[Scene edit records]
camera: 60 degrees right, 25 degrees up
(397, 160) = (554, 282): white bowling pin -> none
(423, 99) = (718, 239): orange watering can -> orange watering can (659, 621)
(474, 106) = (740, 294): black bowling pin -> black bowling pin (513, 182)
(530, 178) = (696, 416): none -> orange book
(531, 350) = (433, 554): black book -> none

- _Brief_
Every record above belongs in the answer, reproduced exactly.

- _Answer area_
camera: 60 degrees right, 25 degrees up
(397, 160) = (554, 282): white bowling pin -> none
(423, 99) = (718, 239): orange watering can -> orange watering can (659, 621)
(474, 106) = (740, 294): black bowling pin -> black bowling pin (513, 182)
(530, 178) = (696, 416): none -> orange book
(531, 350) = (433, 554): black book -> none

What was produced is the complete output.